§ Exercise prompt:
Repeat the records in full, exactly.

Source material section start

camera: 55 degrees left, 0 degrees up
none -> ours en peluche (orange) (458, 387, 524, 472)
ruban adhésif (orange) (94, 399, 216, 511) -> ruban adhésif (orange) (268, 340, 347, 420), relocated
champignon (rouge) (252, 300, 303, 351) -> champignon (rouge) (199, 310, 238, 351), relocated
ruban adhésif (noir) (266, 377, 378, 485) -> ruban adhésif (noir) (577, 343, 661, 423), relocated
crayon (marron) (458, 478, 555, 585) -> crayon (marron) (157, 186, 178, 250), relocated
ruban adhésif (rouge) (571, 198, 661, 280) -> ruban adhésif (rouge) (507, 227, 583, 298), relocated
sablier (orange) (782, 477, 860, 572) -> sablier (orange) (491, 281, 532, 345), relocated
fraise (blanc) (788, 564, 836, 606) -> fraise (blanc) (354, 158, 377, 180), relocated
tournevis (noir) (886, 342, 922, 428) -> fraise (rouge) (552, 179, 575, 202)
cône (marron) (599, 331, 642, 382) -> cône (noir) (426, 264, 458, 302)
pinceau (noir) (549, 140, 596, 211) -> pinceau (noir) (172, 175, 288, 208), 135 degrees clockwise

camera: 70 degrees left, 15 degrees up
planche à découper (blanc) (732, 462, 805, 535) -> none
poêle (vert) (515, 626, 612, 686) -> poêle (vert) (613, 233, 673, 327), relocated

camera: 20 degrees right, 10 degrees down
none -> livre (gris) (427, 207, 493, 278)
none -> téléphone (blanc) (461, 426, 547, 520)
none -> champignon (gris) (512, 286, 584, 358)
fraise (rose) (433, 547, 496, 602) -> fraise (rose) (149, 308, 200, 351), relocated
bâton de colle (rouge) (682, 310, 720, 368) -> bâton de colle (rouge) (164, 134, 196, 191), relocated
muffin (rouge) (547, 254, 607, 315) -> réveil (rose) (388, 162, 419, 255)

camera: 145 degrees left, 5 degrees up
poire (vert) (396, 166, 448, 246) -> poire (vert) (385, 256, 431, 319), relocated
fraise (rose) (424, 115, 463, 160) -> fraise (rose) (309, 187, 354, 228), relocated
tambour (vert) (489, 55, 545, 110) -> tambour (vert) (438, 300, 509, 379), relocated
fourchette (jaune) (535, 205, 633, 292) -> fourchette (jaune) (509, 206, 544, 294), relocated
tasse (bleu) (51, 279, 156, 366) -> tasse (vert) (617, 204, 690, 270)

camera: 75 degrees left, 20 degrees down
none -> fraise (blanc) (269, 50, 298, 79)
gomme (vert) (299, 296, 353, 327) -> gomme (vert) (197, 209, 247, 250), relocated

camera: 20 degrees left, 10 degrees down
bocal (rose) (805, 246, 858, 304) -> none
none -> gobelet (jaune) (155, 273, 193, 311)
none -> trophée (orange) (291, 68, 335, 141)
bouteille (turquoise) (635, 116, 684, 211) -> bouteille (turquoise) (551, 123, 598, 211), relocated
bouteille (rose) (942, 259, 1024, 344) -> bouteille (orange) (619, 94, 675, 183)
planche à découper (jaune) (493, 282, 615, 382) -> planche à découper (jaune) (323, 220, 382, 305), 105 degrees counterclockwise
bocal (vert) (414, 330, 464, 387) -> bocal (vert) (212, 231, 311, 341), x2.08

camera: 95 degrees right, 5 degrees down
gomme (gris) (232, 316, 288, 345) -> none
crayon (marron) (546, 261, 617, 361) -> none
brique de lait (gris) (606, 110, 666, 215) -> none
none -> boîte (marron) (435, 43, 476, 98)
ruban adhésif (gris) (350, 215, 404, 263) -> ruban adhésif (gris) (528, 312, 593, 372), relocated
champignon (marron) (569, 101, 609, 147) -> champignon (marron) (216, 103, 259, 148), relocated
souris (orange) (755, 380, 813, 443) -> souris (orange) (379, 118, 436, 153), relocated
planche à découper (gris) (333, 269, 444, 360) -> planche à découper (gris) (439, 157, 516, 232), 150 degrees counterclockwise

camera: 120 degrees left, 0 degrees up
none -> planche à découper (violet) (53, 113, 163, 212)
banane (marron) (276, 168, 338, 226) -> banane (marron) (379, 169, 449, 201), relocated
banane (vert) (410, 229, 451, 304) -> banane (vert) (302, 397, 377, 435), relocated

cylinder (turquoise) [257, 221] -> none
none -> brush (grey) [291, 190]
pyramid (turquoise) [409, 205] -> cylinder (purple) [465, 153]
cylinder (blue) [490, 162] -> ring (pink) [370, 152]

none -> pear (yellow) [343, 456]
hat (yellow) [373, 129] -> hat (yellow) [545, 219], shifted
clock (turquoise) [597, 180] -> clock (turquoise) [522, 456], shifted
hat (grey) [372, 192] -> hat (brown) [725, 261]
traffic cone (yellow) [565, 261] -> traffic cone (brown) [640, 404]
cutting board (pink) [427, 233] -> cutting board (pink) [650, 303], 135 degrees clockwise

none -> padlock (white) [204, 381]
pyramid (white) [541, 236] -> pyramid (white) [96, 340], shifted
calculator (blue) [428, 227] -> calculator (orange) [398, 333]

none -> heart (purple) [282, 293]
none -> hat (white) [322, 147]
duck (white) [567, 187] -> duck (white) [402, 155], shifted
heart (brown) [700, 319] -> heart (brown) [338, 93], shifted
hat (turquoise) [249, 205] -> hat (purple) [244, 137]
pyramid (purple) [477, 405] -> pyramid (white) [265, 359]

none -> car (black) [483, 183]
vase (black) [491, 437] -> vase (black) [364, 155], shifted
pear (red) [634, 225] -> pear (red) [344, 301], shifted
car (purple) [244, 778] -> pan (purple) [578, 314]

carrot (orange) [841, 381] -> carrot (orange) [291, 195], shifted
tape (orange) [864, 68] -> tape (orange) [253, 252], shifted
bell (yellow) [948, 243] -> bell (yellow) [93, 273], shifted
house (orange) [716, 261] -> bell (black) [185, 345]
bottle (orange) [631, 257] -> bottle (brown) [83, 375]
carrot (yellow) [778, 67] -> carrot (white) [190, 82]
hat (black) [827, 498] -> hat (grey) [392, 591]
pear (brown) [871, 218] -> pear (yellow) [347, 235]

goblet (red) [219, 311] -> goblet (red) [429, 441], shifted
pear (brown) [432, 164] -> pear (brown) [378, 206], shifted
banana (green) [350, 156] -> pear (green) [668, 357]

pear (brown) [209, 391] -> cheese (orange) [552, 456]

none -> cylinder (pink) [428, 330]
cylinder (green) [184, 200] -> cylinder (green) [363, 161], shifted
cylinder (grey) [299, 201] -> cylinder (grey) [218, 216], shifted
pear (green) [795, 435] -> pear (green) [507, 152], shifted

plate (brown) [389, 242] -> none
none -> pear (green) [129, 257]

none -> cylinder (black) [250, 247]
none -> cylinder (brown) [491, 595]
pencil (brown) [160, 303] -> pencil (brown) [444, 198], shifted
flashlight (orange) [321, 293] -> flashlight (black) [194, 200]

Source material section end

§ Solution to the problem:
camera: 55 degrees left, 0 degrees up
none -> ours en peluche (orange) (458, 387, 524, 472)
ruban adhésif (orange) (94, 399, 216, 511) -> ruban adhésif (orange) (268, 340, 347, 420), relocated
champignon (rouge) (252, 300, 303, 351) -> champignon (rouge) (199, 310, 238, 351), relocated
ruban adhésif (noir) (266, 377, 378, 485) -> ruban adhésif (noir) (577, 343, 661, 423), relocated
crayon (marron) (458, 478, 555, 585) -> crayon (marron) (157, 186, 178, 250), relocated
ruban adhésif (rouge) (571, 198, 661, 280) -> ruban adhésif (rouge) (507, 227, 583, 298), relocated
sablier (orange) (782, 477, 860, 572) -> sablier (orange) (491, 281, 532, 345), relocated
fraise (blanc) (788, 564, 836, 606) -> fraise (blanc) (354, 158, 377, 180), relocated
tournevis (noir) (886, 342, 922, 428) -> fraise (rouge) (552, 179, 575, 202)
cône (marron) (599, 331, 642, 382) -> cône (noir) (426, 264, 458, 302)
pinceau (noir) (549, 140, 596, 211) -> pinceau (noir) (172, 175, 288, 208), 135 degrees clockwise

camera: 70 degrees left, 15 degrees up
planche à découper (blanc) (732, 462, 805, 535) -> none
poêle (vert) (515, 626, 612, 686) -> poêle (vert) (613, 233, 673, 327), relocated

camera: 20 degrees right, 10 degrees down
none -> livre (gris) (427, 207, 493, 278)
none -> téléphone (blanc) (461, 426, 547, 520)
none -> champignon (gris) (512, 286, 584, 358)
fraise (rose) (433, 547, 496, 602) -> fraise (rose) (149, 308, 200, 351), relocated
bâton de colle (rouge) (682, 310, 720, 368) -> bâton de colle (rouge) (164, 134, 196, 191), relocated
muffin (rouge) (547, 254, 607, 315) -> réveil (rose) (388, 162, 419, 255)

camera: 145 degrees left, 5 degrees up
poire (vert) (396, 166, 448, 246) -> poire (vert) (385, 256, 431, 319), relocated
fraise (rose) (424, 115, 463, 160) -> fraise (rose) (309, 187, 354, 228), relocated
tambour (vert) (489, 55, 545, 110) -> tambour (vert) (438, 300, 509, 379), relocated
fourchette (jaune) (535, 205, 633, 292) -> fourchette (jaune) (509, 206, 544, 294), relocated
tasse (bleu) (51, 279, 156, 366) -> tasse (vert) (617, 204, 690, 270)

camera: 75 degrees left, 20 degrees down
none -> fraise (blanc) (269, 50, 298, 79)
gomme (vert) (299, 296, 353, 327) -> gomme (vert) (197, 209, 247, 250), relocated

camera: 20 degrees left, 10 degrees down
bocal (rose) (805, 246, 858, 304) -> none
none -> gobelet (jaune) (155, 273, 193, 311)
none -> trophée (orange) (291, 68, 335, 141)
bouteille (turquoise) (635, 116, 684, 211) -> bouteille (turquoise) (551, 123, 598, 211), relocated
bouteille (rose) (942, 259, 1024, 344) -> bouteille (orange) (619, 94, 675, 183)
planche à découper (jaune) (493, 282, 615, 382) -> planche à découper (jaune) (323, 220, 382, 305), 105 degrees counterclockwise
bocal (vert) (414, 330, 464, 387) -> bocal (vert) (212, 231, 311, 341), x2.08

camera: 95 degrees right, 5 degrees down
gomme (gris) (232, 316, 288, 345) -> none
crayon (marron) (546, 261, 617, 361) -> none
brique de lait (gris) (606, 110, 666, 215) -> none
none -> boîte (marron) (435, 43, 476, 98)
ruban adhésif (gris) (350, 215, 404, 263) -> ruban adhésif (gris) (528, 312, 593, 372), relocated
champignon (marron) (569, 101, 609, 147) -> champignon (marron) (216, 103, 259, 148), relocated
souris (orange) (755, 380, 813, 443) -> souris (orange) (379, 118, 436, 153), relocated
planche à découper (gris) (333, 269, 444, 360) -> planche à découper (gris) (439, 157, 516, 232), 150 degrees counterclockwise

camera: 120 degrees left, 0 degrees up
none -> planche à découper (violet) (53, 113, 163, 212)
banane (marron) (276, 168, 338, 226) -> banane (marron) (379, 169, 449, 201), relocated
banane (vert) (410, 229, 451, 304) -> banane (vert) (302, 397, 377, 435), relocated

cylinder (turquoise) [257, 221] -> none
none -> brush (grey) [291, 190]
pyramid (turquoise) [409, 205] -> cylinder (purple) [465, 153]
cylinder (blue) [490, 162] -> ring (pink) [370, 152]

none -> pear (yellow) [343, 456]
hat (yellow) [373, 129] -> hat (yellow) [545, 219], shifted
clock (turquoise) [597, 180] -> clock (turquoise) [522, 456], shifted
hat (grey) [372, 192] -> hat (brown) [725, 261]
traffic cone (yellow) [565, 261] -> traffic cone (brown) [640, 404]
cutting board (pink) [427, 233] -> cutting board (pink) [650, 303], 135 degrees clockwise

none -> padlock (white) [204, 381]
pyramid (white) [541, 236] -> pyramid (white) [96, 340], shifted
calculator (blue) [428, 227] -> calculator (orange) [398, 333]

none -> heart (purple) [282, 293]
none -> hat (white) [322, 147]
duck (white) [567, 187] -> duck (white) [402, 155], shifted
heart (brown) [700, 319] -> heart (brown) [338, 93], shifted
hat (turquoise) [249, 205] -> hat (purple) [244, 137]
pyramid (purple) [477, 405] -> pyramid (white) [265, 359]

none -> car (black) [483, 183]
vase (black) [491, 437] -> vase (black) [364, 155], shifted
pear (red) [634, 225] -> pear (red) [344, 301], shifted
car (purple) [244, 778] -> pan (purple) [578, 314]

carrot (orange) [841, 381] -> carrot (orange) [291, 195], shifted
tape (orange) [864, 68] -> tape (orange) [253, 252], shifted
bell (yellow) [948, 243] -> bell (yellow) [93, 273], shifted
house (orange) [716, 261] -> bell (black) [185, 345]
bottle (orange) [631, 257] -> bottle (brown) [83, 375]
carrot (yellow) [778, 67] -> carrot (white) [190, 82]
hat (black) [827, 498] -> hat (grey) [392, 591]
pear (brown) [871, 218] -> pear (yellow) [347, 235]

goblet (red) [219, 311] -> goblet (red) [429, 441], shifted
pear (brown) [432, 164] -> pear (brown) [378, 206], shifted
banana (green) [350, 156] -> pear (green) [668, 357]

pear (brown) [209, 391] -> cheese (orange) [552, 456]

none -> cylinder (pink) [428, 330]
cylinder (green) [184, 200] -> cylinder (green) [363, 161], shifted
cylinder (grey) [299, 201] -> cylinder (grey) [218, 216], shifted
pear (green) [795, 435] -> pear (green) [507, 152], shifted

plate (brown) [389, 242] -> none
none -> pear (green) [129, 257]

none -> cylinder (black) [250, 247]
none -> cylinder (brown) [491, 595]
pencil (brown) [160, 303] -> pencil (brown) [444, 198], shifted
flashlight (orange) [321, 293] -> flashlight (black) [194, 200]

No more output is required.